▸ **What to do**:
In the records below, find each line that holds "STEPPER" and return it.

▸ **Material provided**:
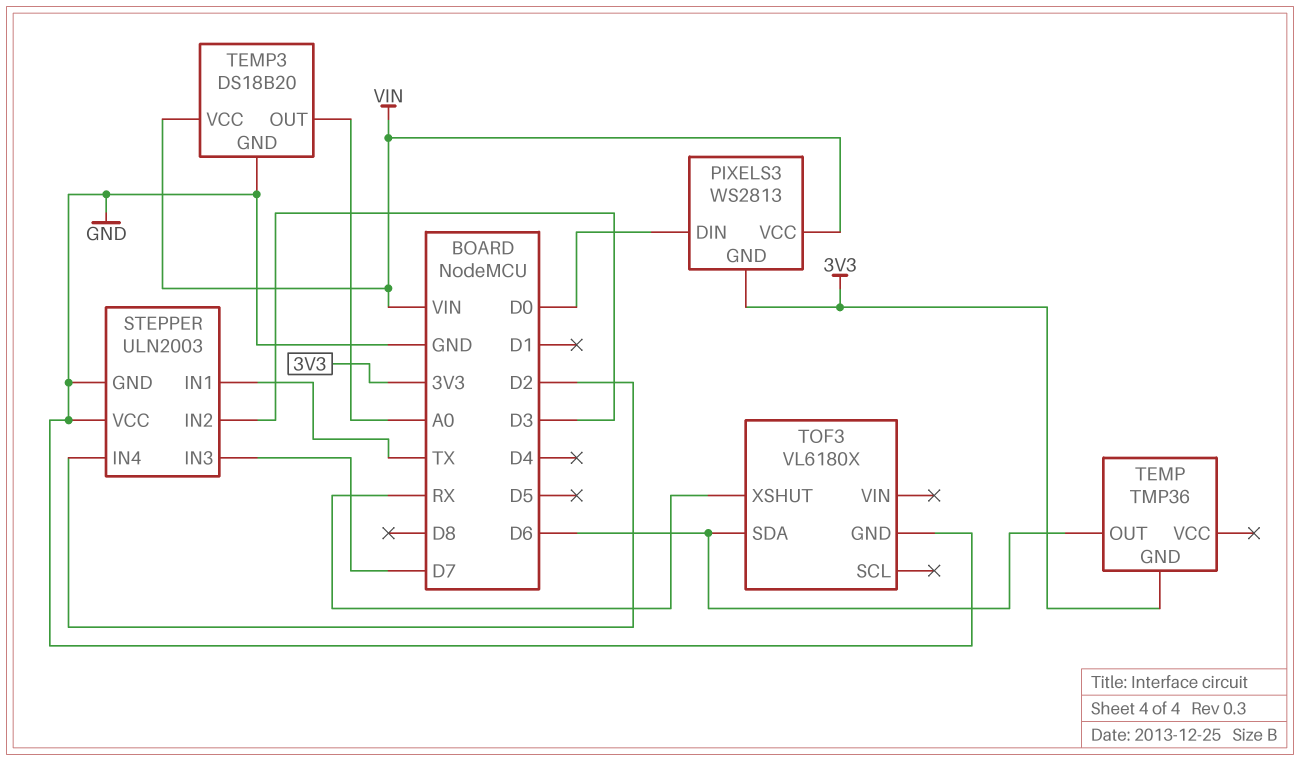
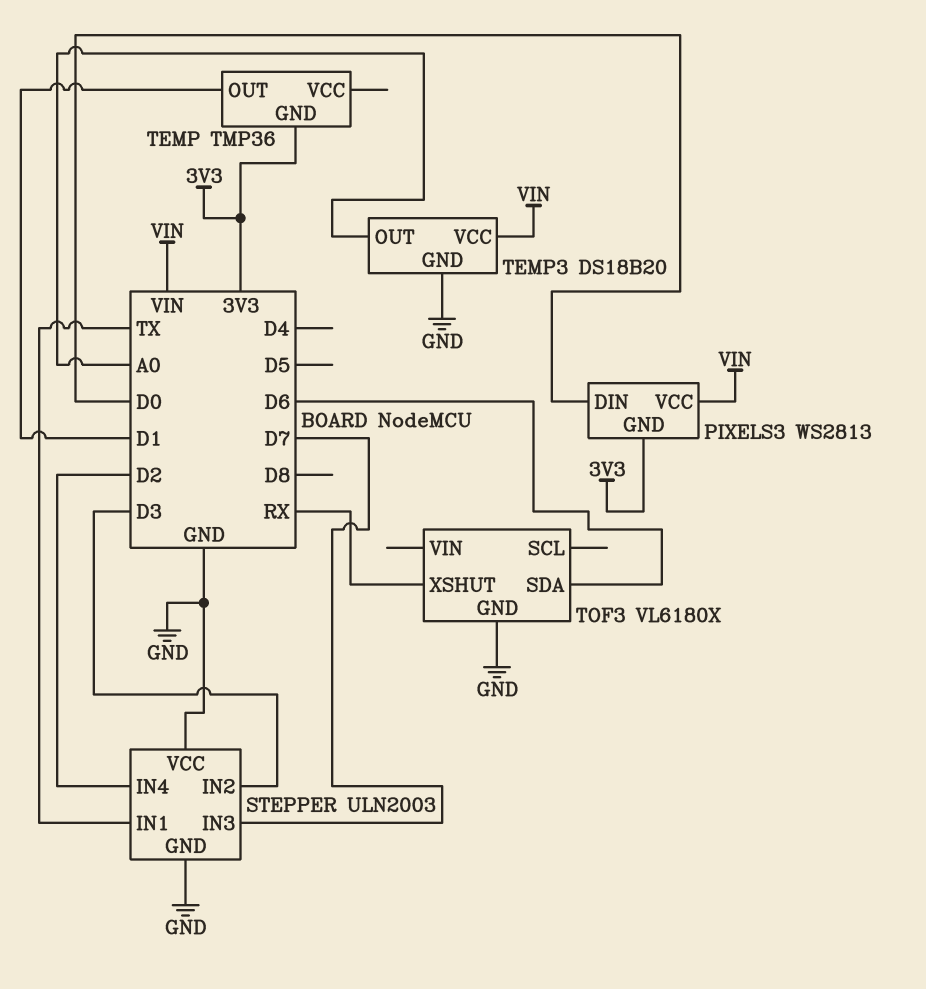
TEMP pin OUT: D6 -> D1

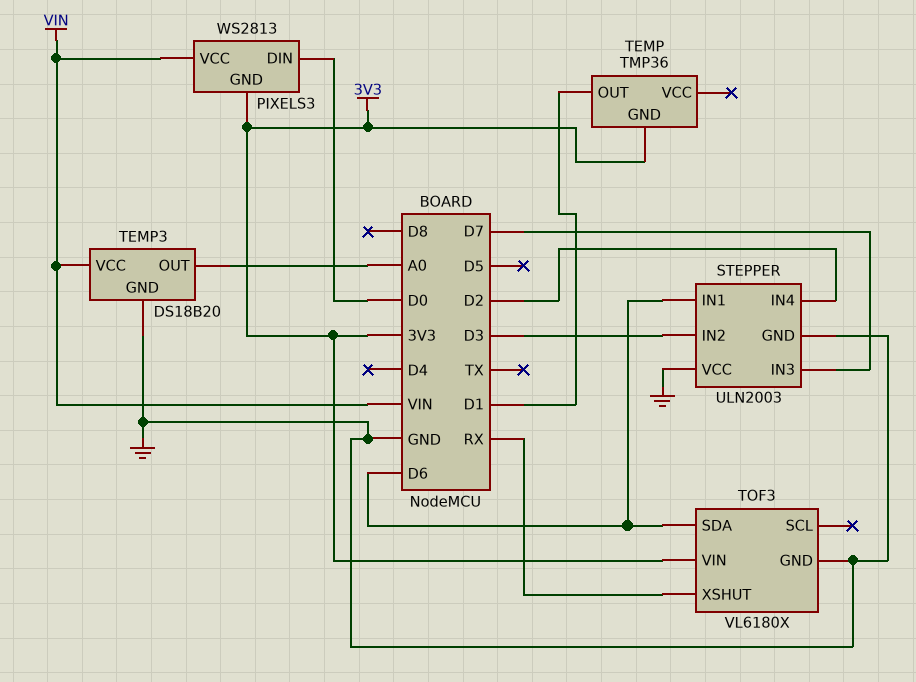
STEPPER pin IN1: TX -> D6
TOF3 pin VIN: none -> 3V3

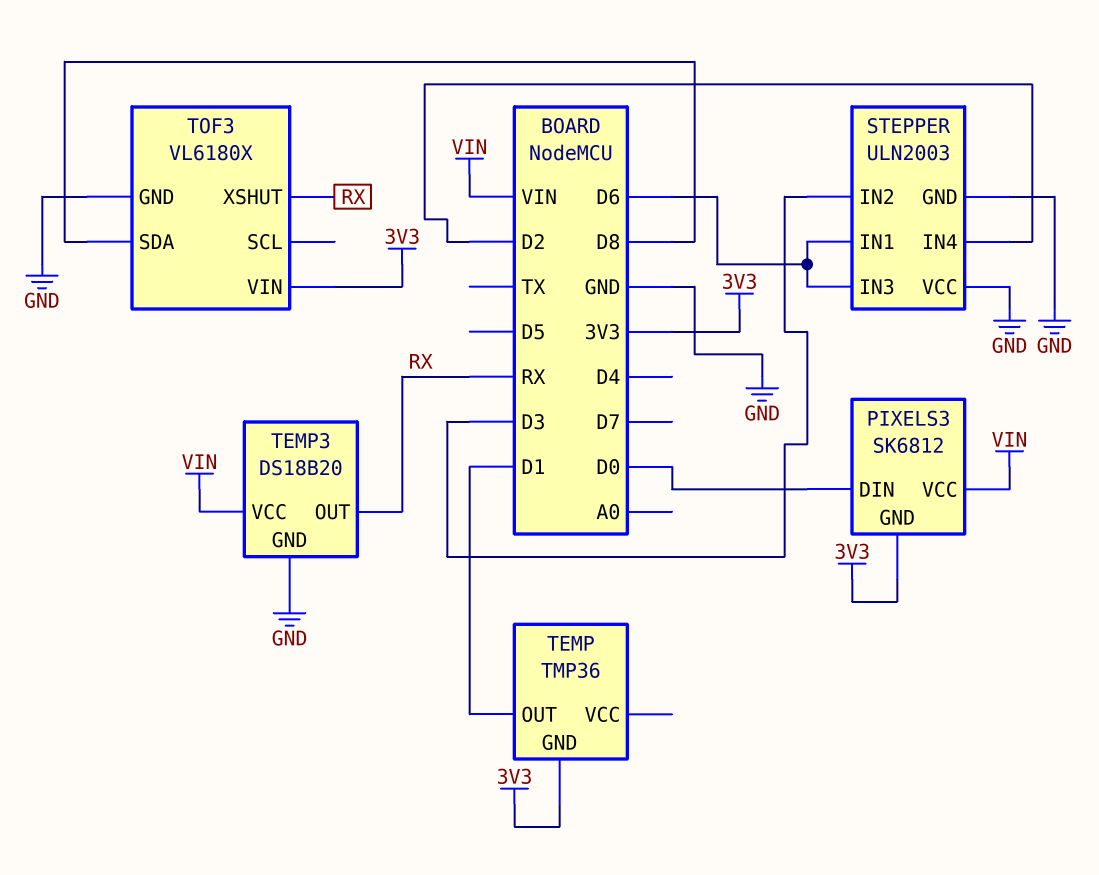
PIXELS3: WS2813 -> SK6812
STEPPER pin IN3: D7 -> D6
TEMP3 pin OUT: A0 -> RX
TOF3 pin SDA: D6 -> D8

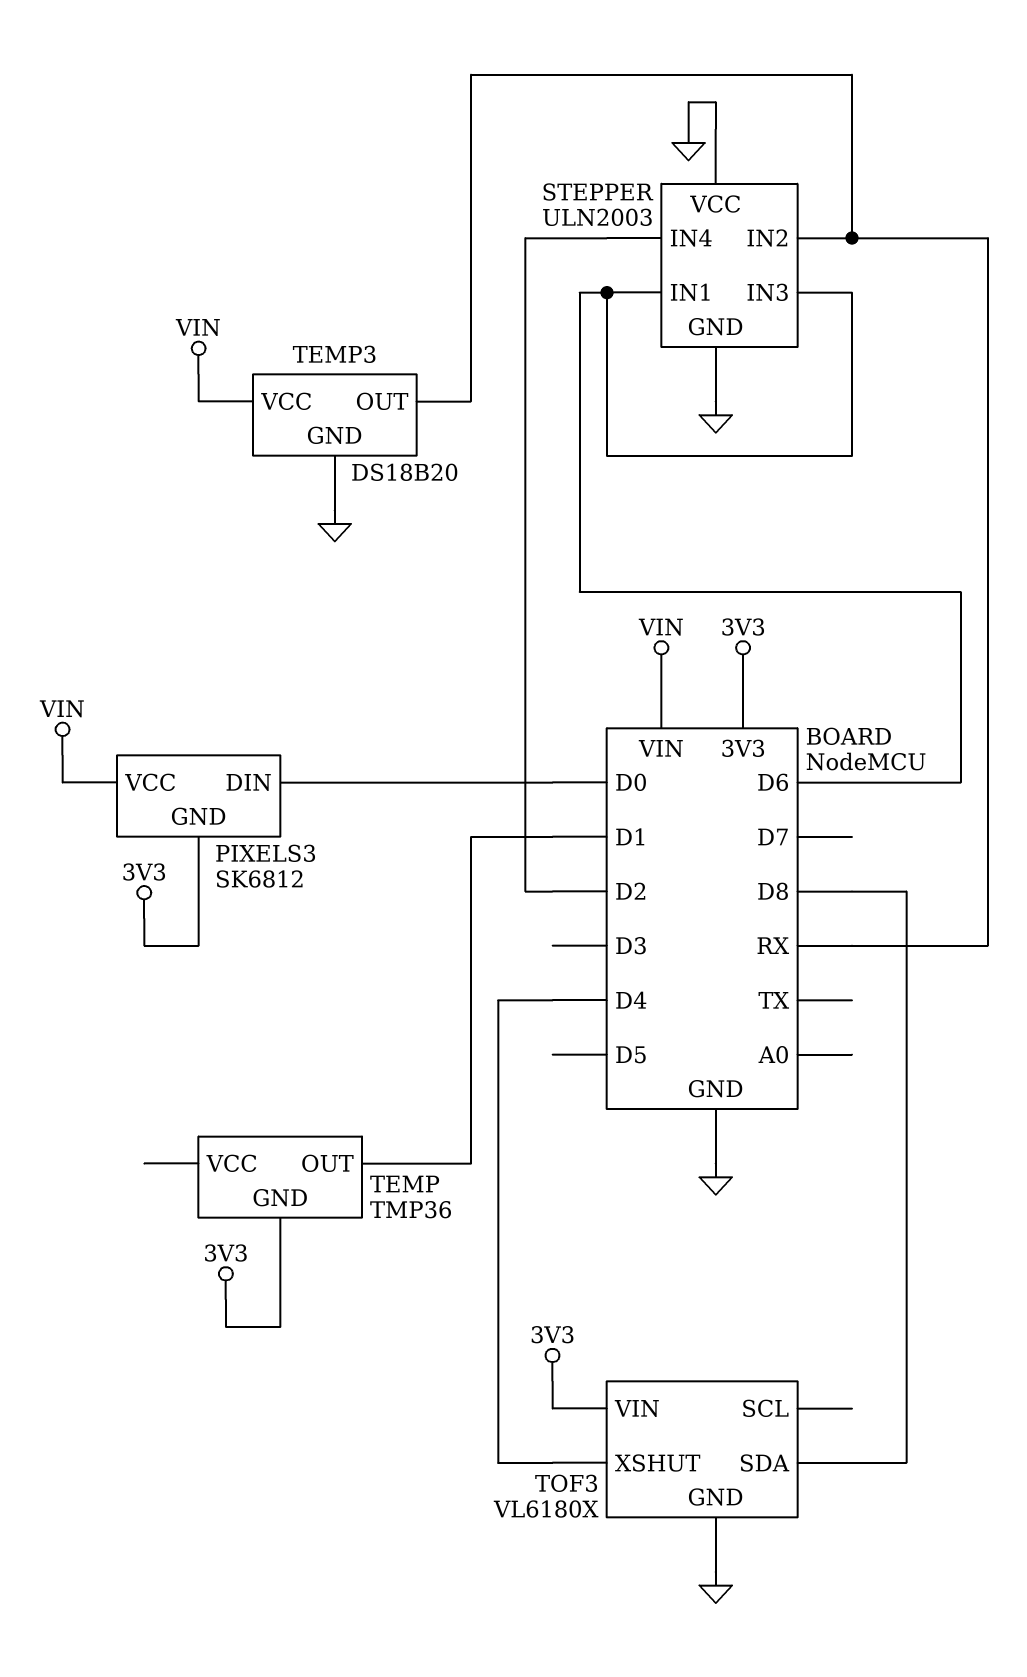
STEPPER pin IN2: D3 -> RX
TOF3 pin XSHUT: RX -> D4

▸ **Written reply**:
STEPPER pin IN1: TX -> D6
STEPPER pin IN3: D7 -> D6
STEPPER pin IN2: D3 -> RX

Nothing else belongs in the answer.